▶ [TASK DETAILS] Write out the data that follows exactly, keeping every picture out.

##### INFORMATION SUPPLIED #####

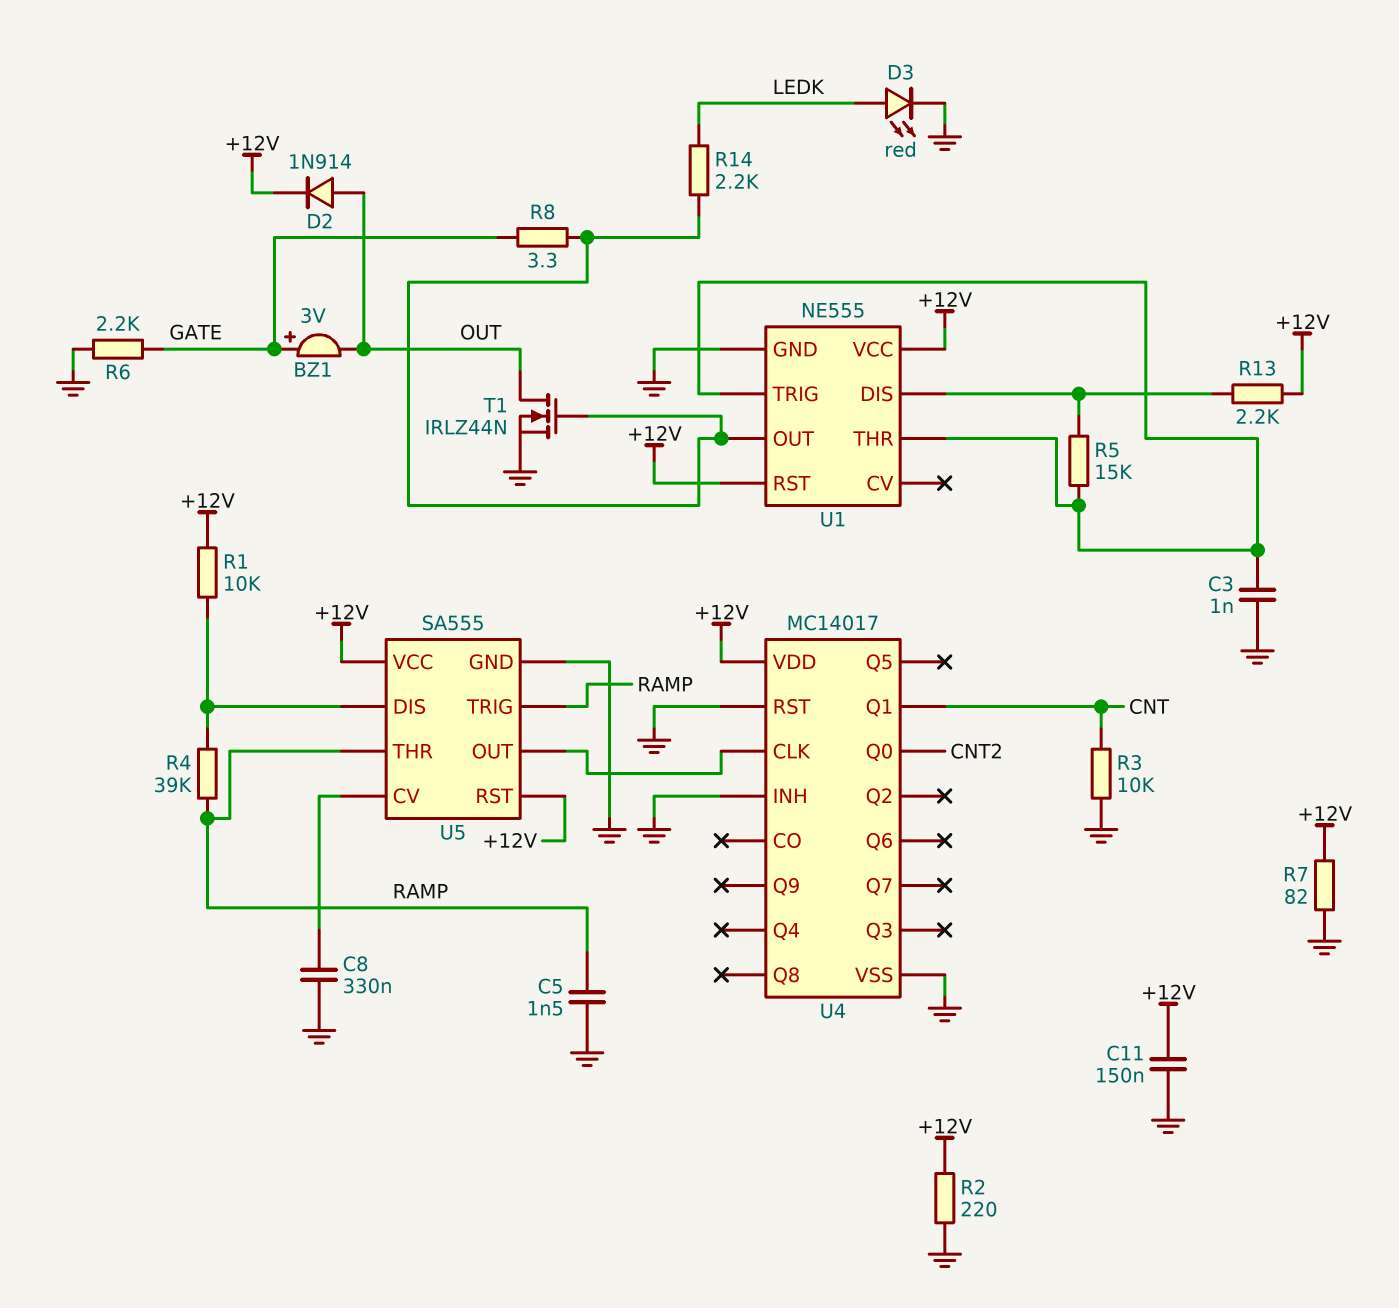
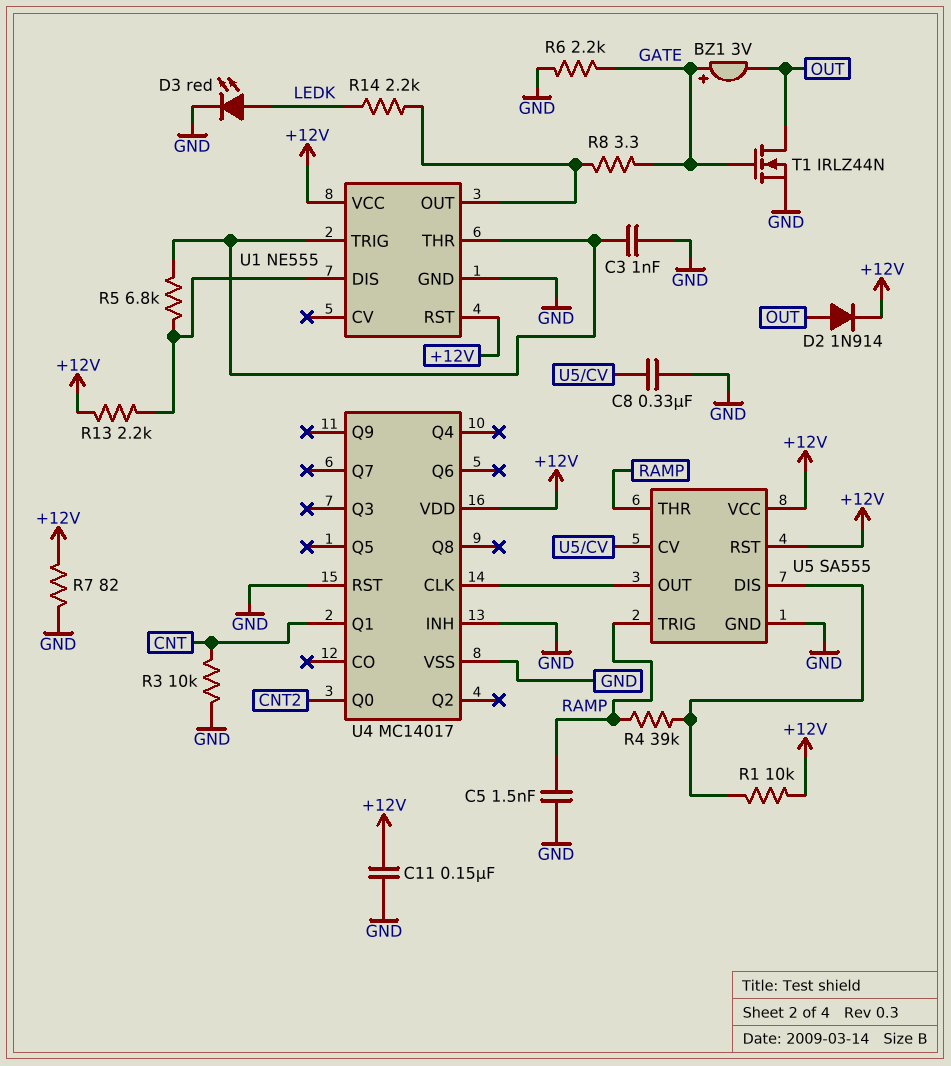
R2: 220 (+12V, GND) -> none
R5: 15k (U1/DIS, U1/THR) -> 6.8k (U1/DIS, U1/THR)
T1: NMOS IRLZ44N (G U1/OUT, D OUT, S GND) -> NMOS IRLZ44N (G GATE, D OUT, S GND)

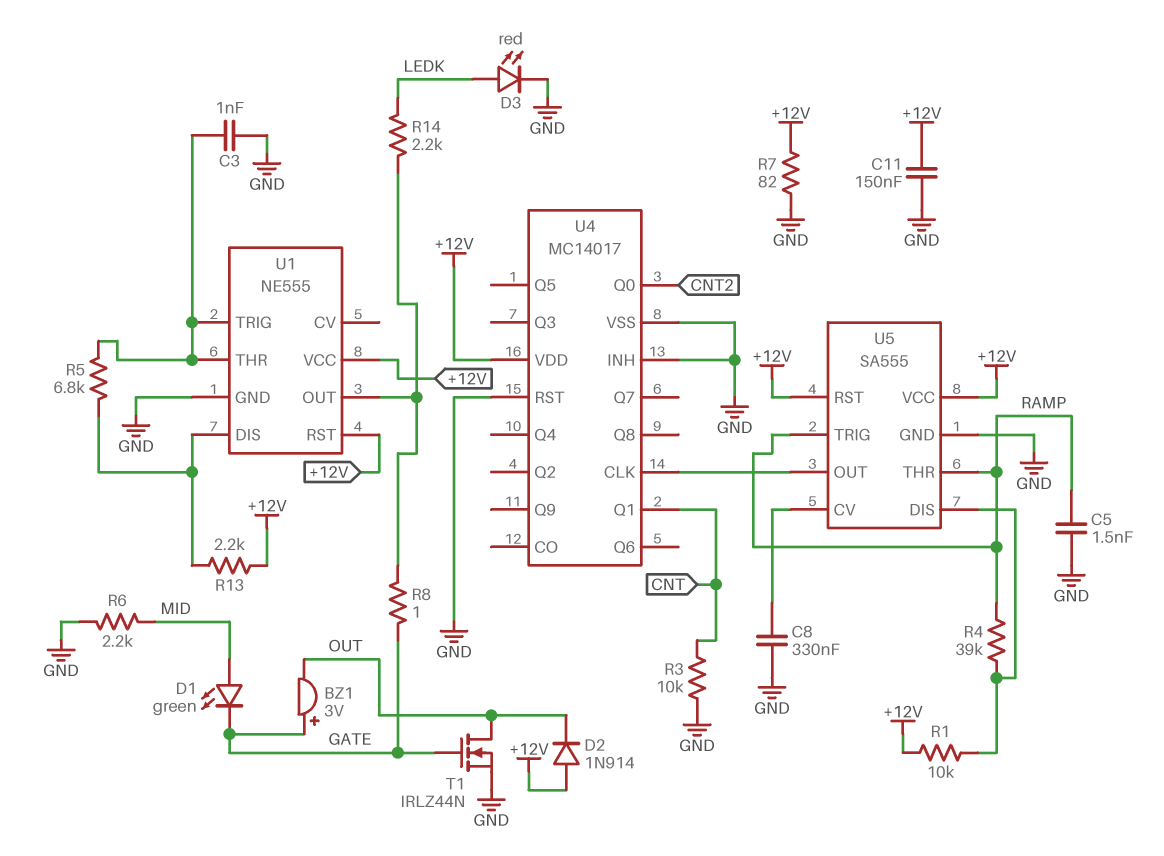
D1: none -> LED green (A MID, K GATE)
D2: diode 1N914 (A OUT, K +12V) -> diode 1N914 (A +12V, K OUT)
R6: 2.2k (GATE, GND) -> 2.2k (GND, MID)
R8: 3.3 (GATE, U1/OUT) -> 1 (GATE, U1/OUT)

#####

▶ [WRITTEN ANSWER]
R2: 220 (+12V, GND) -> none
R5: 15k (U1/DIS, U1/THR) -> 6.8k (U1/DIS, U1/THR)
T1: NMOS IRLZ44N (G U1/OUT, D OUT, S GND) -> NMOS IRLZ44N (G GATE, D OUT, S GND)

D1: none -> LED green (A MID, K GATE)
D2: diode 1N914 (A OUT, K +12V) -> diode 1N914 (A +12V, K OUT)
R6: 2.2k (GATE, GND) -> 2.2k (GND, MID)
R8: 3.3 (GATE, U1/OUT) -> 1 (GATE, U1/OUT)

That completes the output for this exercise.